(GOAL)
Tally the lines of the items below that contain the string "absolute", treating case as significant. Give only the number.

Dataset items
"""
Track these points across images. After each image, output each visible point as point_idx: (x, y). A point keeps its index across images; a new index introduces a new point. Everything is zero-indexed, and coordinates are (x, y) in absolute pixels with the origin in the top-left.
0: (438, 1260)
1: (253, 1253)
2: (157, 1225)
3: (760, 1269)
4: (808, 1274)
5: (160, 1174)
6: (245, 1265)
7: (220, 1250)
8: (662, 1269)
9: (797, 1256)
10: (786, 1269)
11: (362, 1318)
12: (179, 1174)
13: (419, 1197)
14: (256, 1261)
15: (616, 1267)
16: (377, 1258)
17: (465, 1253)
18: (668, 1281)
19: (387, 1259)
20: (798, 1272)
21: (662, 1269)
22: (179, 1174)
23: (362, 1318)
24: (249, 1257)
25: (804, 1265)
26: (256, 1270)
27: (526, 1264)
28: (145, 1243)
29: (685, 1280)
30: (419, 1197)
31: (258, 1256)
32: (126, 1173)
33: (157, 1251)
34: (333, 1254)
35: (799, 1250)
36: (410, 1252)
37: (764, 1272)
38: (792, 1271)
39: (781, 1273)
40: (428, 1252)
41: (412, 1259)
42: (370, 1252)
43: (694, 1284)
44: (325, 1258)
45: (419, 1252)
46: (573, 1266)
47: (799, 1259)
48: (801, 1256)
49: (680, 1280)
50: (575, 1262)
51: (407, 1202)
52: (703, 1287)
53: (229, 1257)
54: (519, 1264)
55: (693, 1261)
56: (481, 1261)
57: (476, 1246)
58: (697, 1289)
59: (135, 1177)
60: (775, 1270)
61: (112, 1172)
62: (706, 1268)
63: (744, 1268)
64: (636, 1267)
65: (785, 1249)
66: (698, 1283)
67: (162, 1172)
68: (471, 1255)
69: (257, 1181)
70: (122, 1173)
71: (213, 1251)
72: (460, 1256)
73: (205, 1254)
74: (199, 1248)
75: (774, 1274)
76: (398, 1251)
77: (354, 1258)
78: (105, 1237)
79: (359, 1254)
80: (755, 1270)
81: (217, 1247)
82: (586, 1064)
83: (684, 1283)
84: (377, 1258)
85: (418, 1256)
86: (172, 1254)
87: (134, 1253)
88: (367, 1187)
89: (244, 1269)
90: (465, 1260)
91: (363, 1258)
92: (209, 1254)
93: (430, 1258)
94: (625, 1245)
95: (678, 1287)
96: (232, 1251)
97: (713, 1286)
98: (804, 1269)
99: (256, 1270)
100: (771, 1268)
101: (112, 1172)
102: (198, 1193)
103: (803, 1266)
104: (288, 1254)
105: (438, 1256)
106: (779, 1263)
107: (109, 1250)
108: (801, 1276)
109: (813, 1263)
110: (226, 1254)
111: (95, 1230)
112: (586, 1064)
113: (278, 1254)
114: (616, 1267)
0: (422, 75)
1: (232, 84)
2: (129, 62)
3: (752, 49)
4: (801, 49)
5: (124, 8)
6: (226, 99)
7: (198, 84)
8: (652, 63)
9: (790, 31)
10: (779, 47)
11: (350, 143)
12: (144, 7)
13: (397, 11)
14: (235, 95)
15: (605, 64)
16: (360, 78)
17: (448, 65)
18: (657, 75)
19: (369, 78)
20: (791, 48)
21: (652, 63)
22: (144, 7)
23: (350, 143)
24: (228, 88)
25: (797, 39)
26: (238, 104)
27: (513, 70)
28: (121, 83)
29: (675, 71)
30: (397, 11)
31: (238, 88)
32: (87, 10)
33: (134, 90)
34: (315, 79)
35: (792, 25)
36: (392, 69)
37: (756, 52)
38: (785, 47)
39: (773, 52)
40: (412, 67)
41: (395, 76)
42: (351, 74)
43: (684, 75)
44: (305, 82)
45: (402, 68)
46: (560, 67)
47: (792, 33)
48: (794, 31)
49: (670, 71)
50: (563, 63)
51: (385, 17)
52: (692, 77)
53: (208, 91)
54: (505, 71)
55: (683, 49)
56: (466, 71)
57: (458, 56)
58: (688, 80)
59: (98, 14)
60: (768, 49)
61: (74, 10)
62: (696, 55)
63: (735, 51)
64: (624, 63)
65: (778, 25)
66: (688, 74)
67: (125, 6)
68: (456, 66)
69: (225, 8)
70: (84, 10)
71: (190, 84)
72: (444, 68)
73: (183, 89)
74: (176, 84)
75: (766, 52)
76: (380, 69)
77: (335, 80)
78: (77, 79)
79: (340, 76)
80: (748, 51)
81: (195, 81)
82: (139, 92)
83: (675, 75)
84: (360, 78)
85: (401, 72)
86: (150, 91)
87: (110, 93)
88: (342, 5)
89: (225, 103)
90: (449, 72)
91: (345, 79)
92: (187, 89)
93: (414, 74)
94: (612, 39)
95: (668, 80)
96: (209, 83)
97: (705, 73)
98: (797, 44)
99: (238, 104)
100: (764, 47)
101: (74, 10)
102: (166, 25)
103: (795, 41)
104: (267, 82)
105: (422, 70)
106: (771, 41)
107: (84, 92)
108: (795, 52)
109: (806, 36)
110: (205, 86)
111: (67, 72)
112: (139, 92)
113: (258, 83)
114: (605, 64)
"""
(COMPLETED TASK)
1